⟨
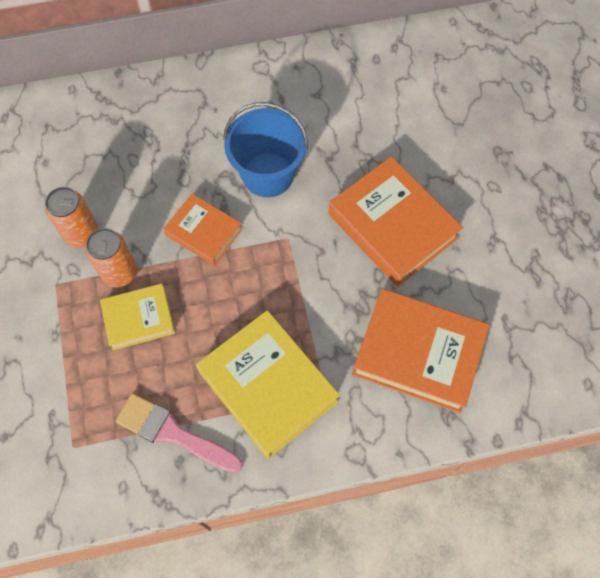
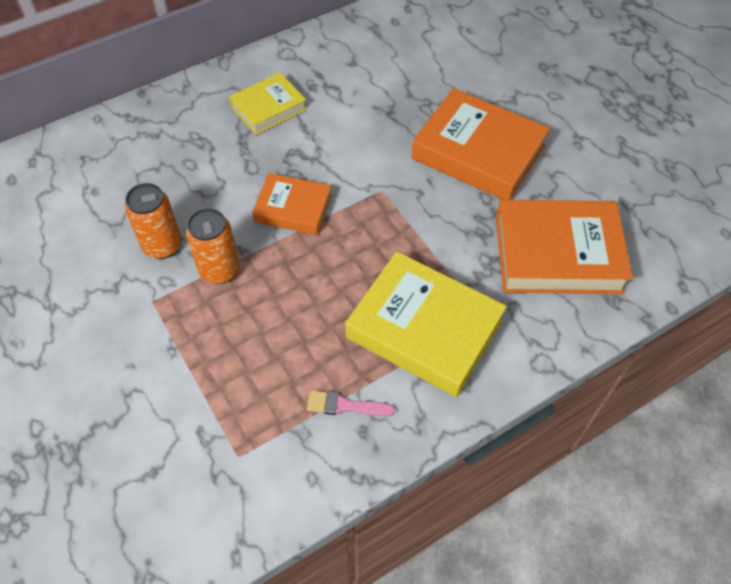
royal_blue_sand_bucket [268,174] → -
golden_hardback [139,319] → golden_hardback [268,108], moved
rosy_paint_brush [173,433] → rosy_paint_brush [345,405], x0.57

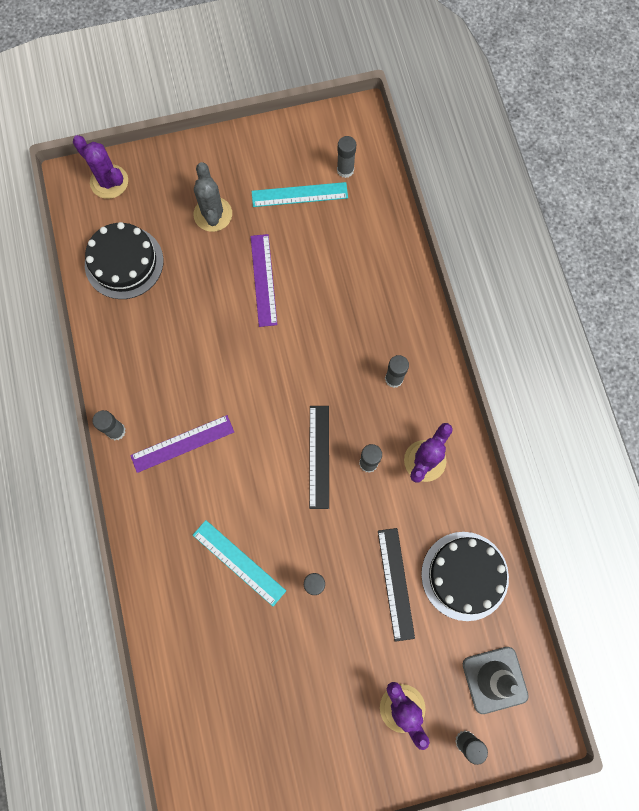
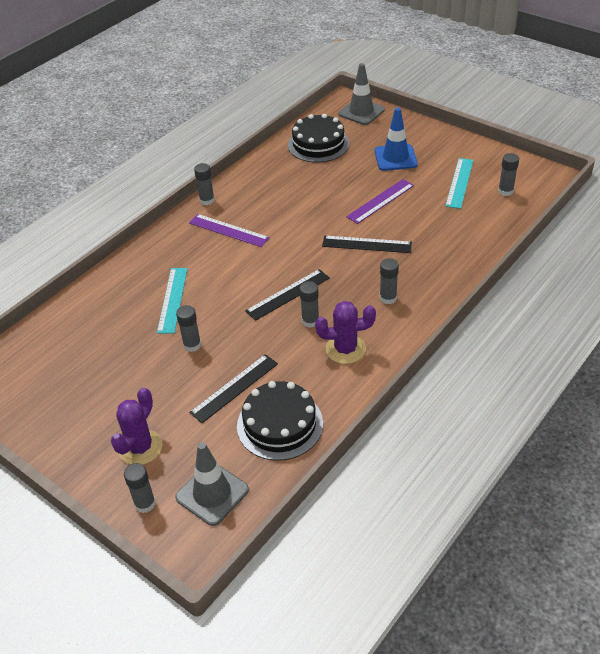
- → ebony_straightedge [366,244]
royal_purple_prickly_plant [109,182] → ash-grey_traffic_cone [361,112]
ash-grey_prickly_plant [213,214] → royal_blue_traffic_cone [395,158]
turquoise_straightedge [299,195] → turquoise_straightedge [459,183], 60 degrees clockwise

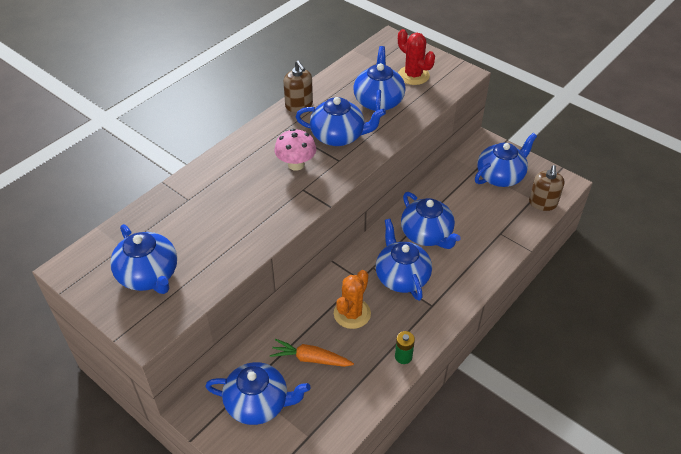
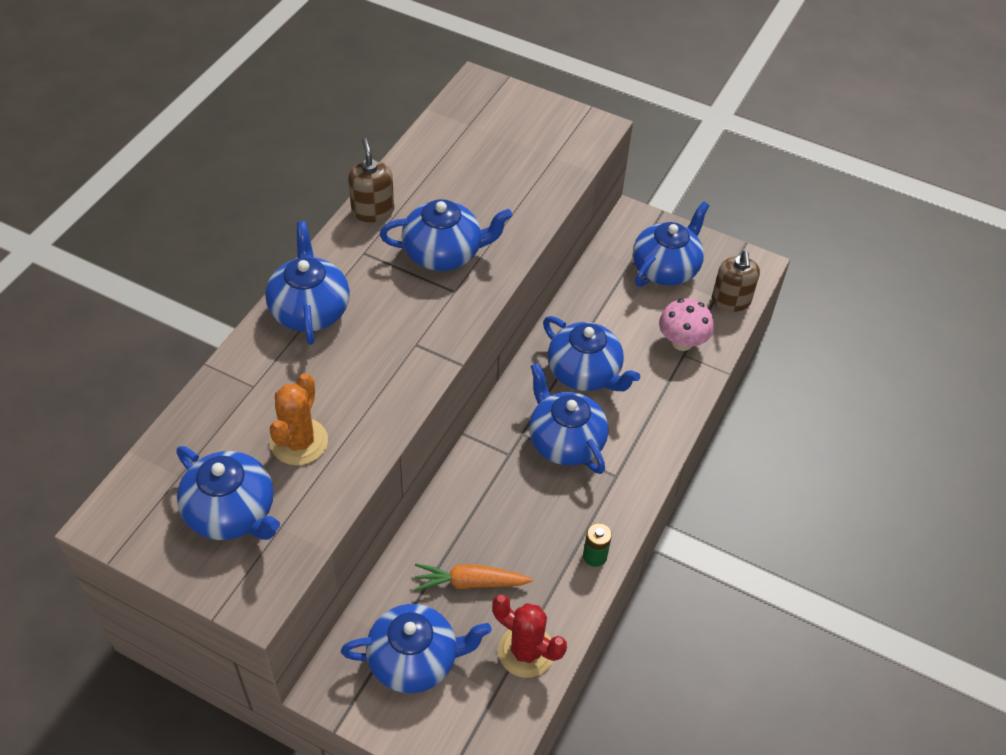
rosy_mushroom [296,164] → rosy_mushroom [682,342], moved
bright_orange_prickly_plant [352,313] → bright_orange_prickly_plant [299,442], moved
royal_blue_china_teapot [378,101] → royal_blue_china_teapot [310,310], moved
red_prickly_plant [413,75] → red_prickly_plant [526,651], moved
russet_pump_bottle [299,105] → russet_pump_bottle [373,211], 150 degrees counterclockwise

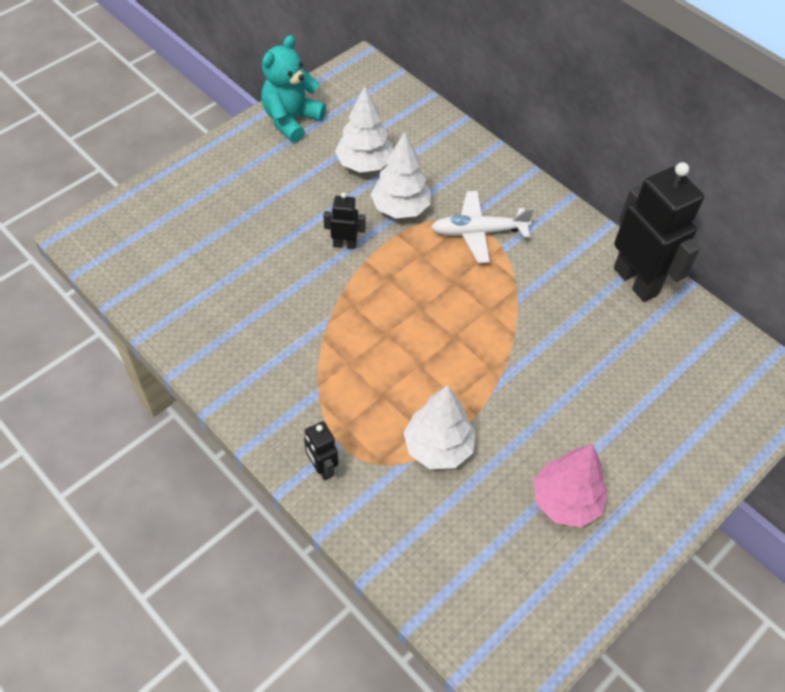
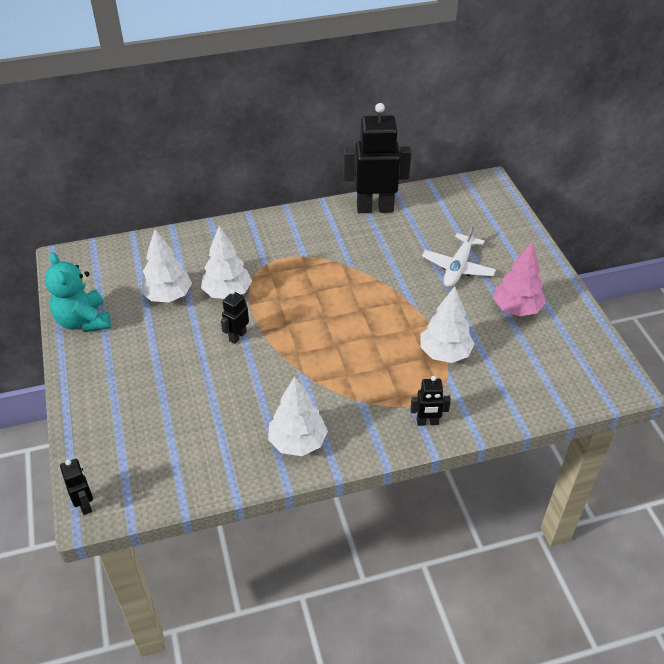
- → ebony_robot [85,504]
- → white_fir_tree [298,442]
white_aeroplane [478,232] → white_aeroplane [458,267], moved

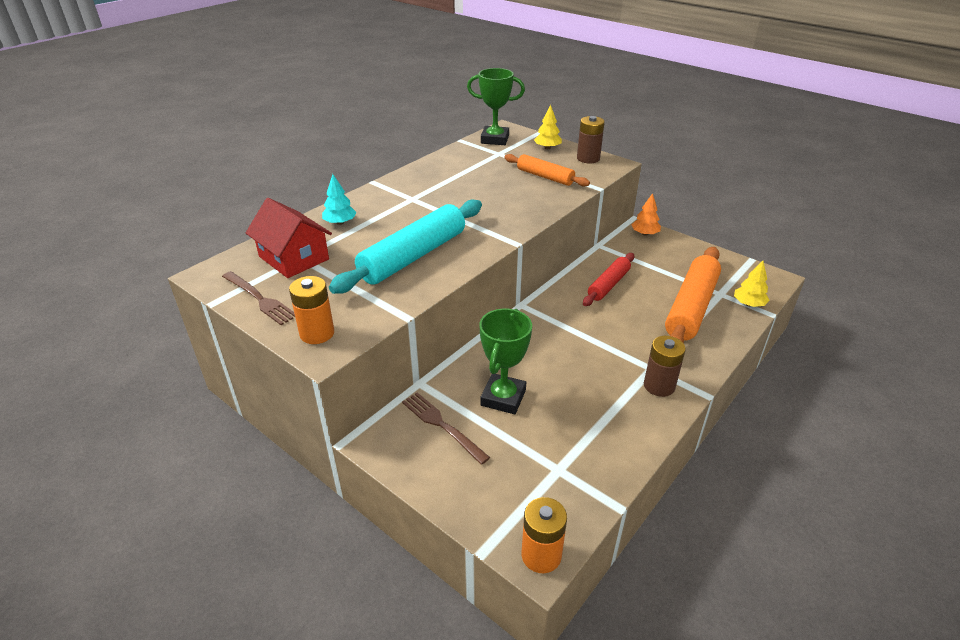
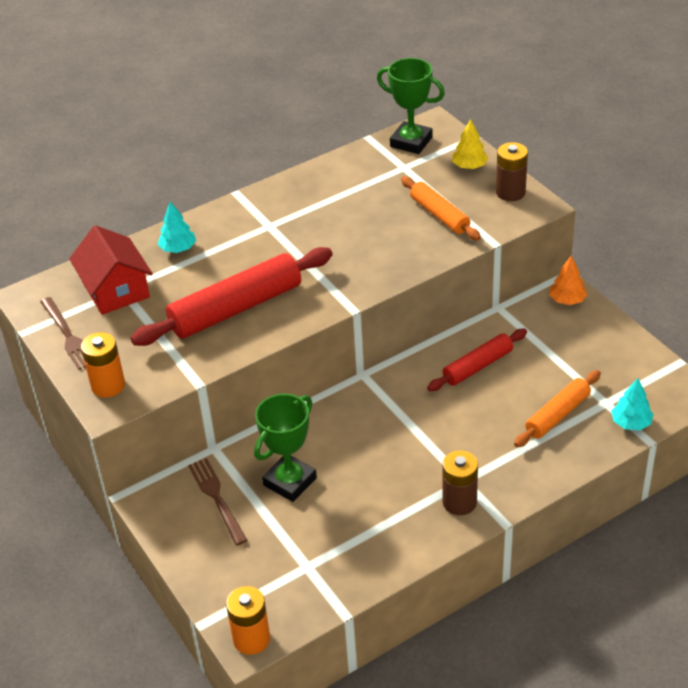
turquoise_dough_roller [413,256] → red_dough_roller [236,308]
golden_fir_tree [748,304] → turquoise_fir_tree [631,423]
bright_orange_dough_roller [691,308] → bright_orange_dough_roller [557,415], x0.58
⟩
■ **WORK INSTRUCTIONS**:
Restate exactly, please, only the lines between the start of the data and the line containing "turquoise_straightedge [299,195] →", both ends included, skipping the pictures.

■ **ANSWER TO THIS TASK**:
royal_blue_sand_bucket [268,174] → -
golden_hardback [139,319] → golden_hardback [268,108], moved
rosy_paint_brush [173,433] → rosy_paint_brush [345,405], x0.57

- → ebony_straightedge [366,244]
royal_purple_prickly_plant [109,182] → ash-grey_traffic_cone [361,112]
ash-grey_prickly_plant [213,214] → royal_blue_traffic_cone [395,158]
turquoise_straightedge [299,195] → turquoise_straightedge [459,183], 60 degrees clockwise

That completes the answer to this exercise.